[Exercise inputs — start]

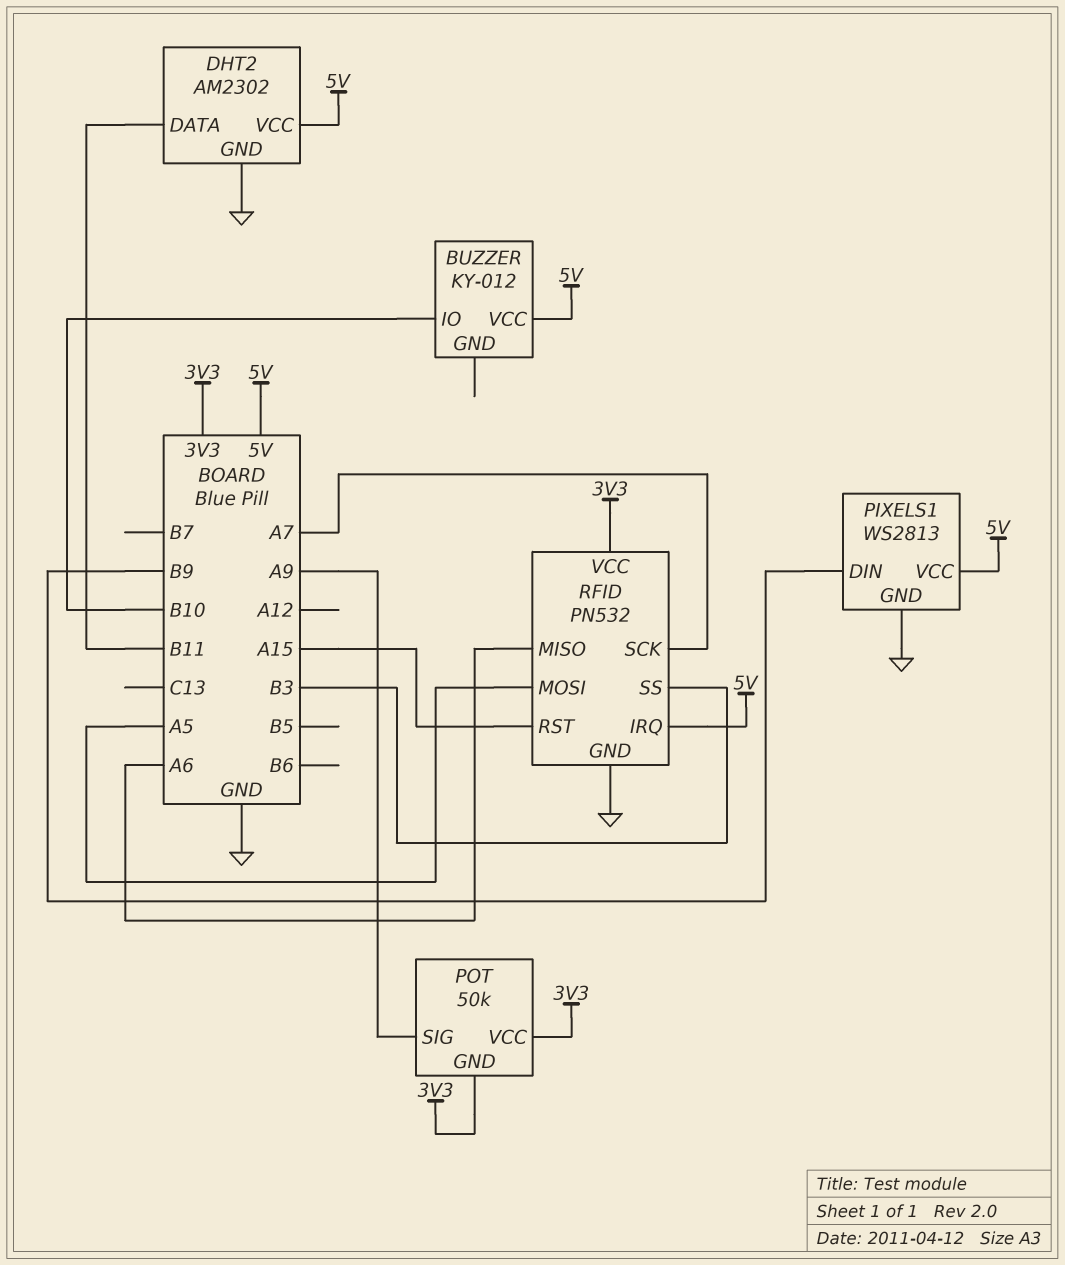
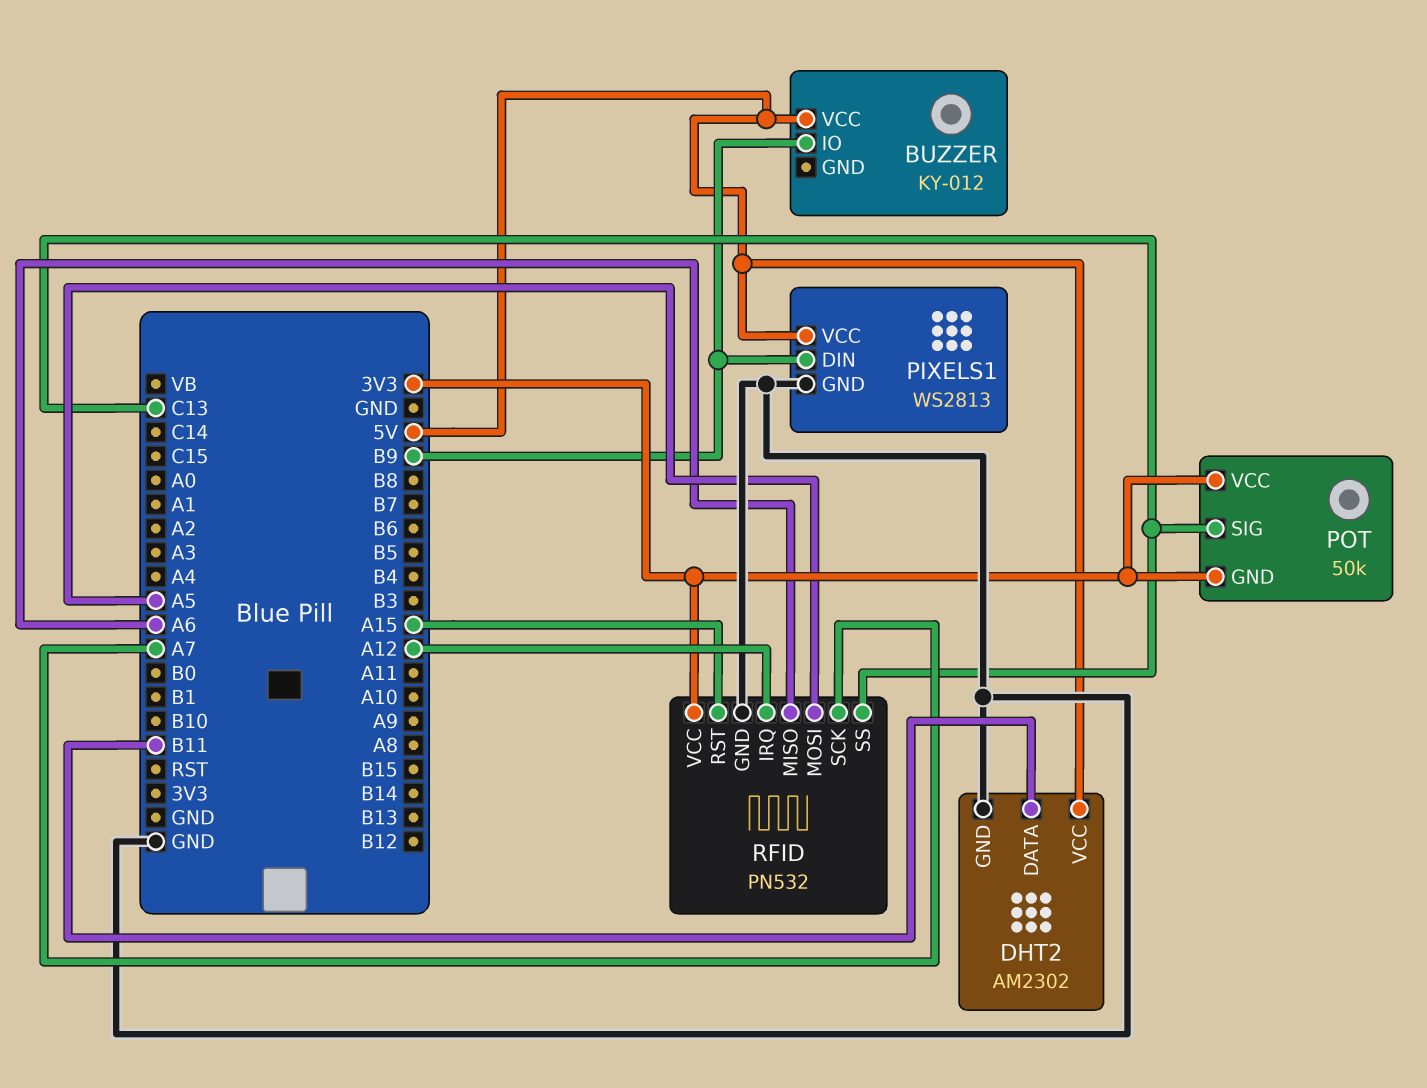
BUZZER pin IO: B10 -> B9
POT pin SIG: A9 -> C13
RFID pin IRQ: 5V -> A12
RFID pin SS: B3 -> C13

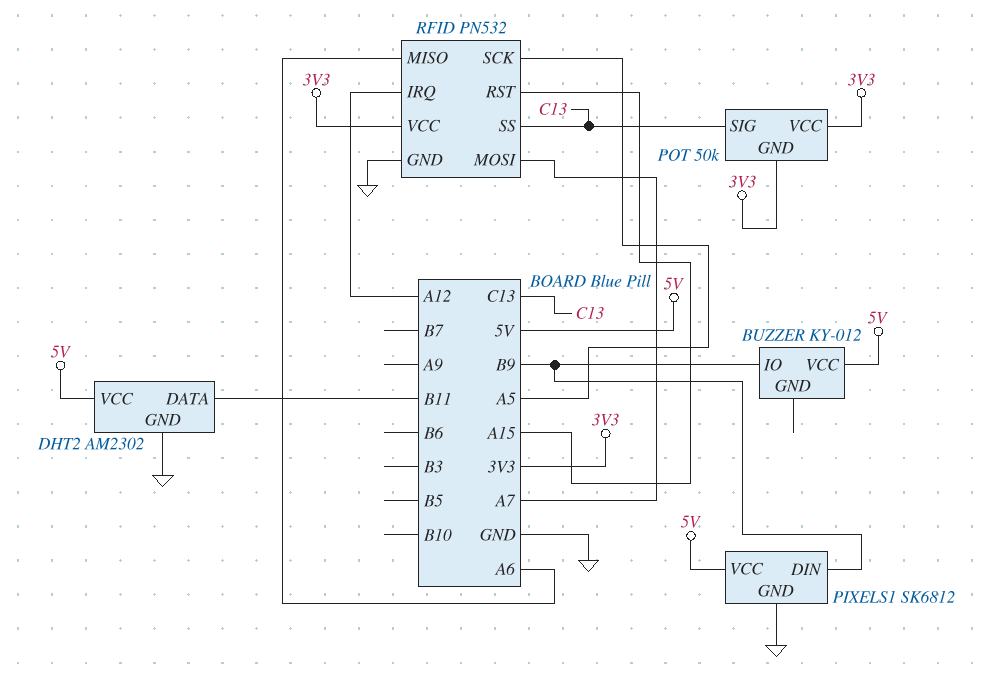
PIXELS1: WS2813 -> SK6812
RFID pin MOSI: A5 -> A7
RFID pin SCK: A7 -> A5

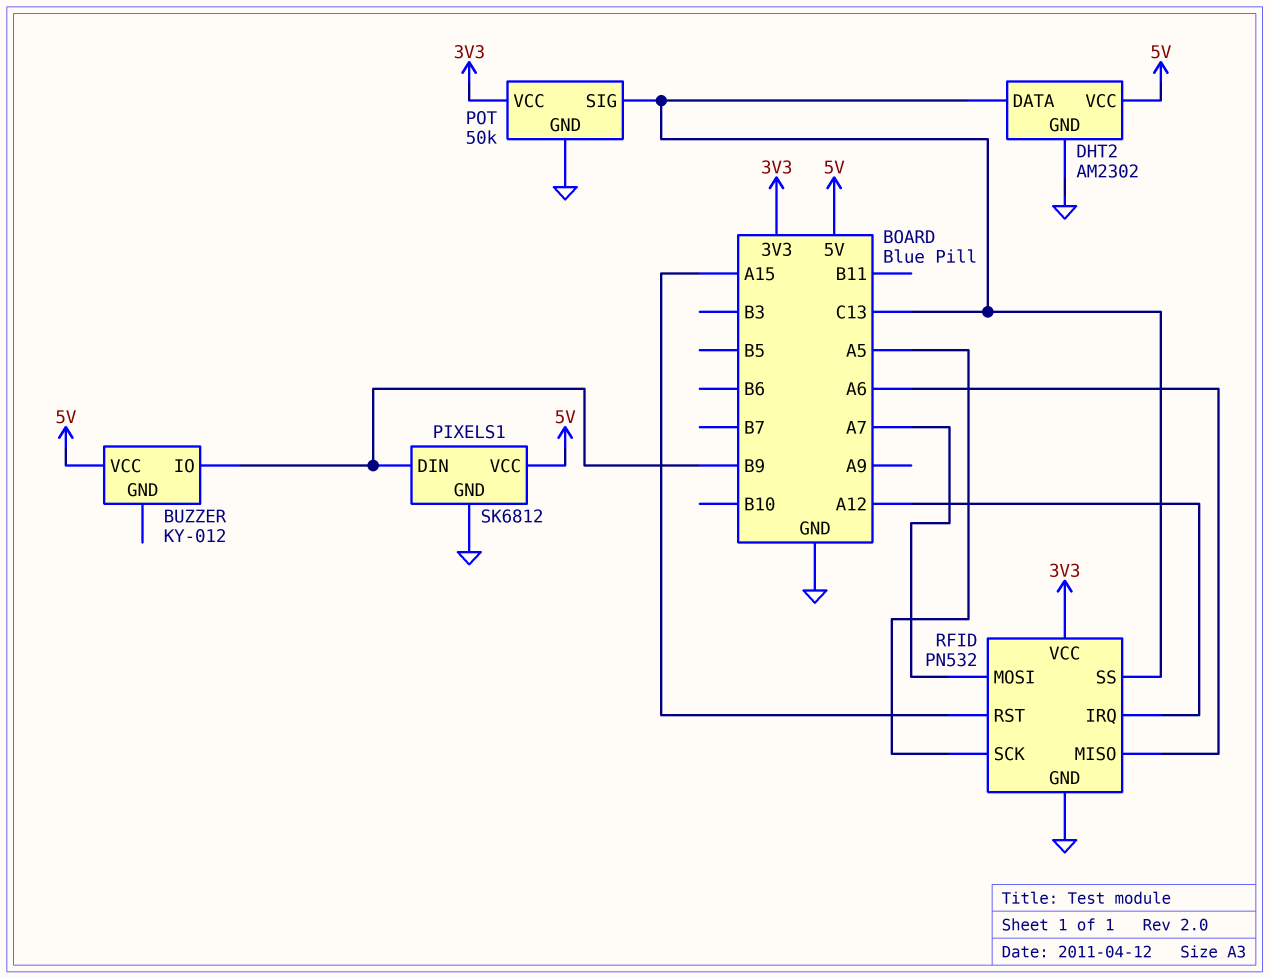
DHT2 pin DATA: B11 -> C13
POT pin GND: 3V3 -> GND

[Exercise inputs — finish]

- Problem to work on -
Only the lines from the one containing "RFID pin MOSI: A5 -> A7" through the final line of the data should be given again, exactly and without pictures.

- Exercise solution -
RFID pin MOSI: A5 -> A7
RFID pin SCK: A7 -> A5

DHT2 pin DATA: B11 -> C13
POT pin GND: 3V3 -> GND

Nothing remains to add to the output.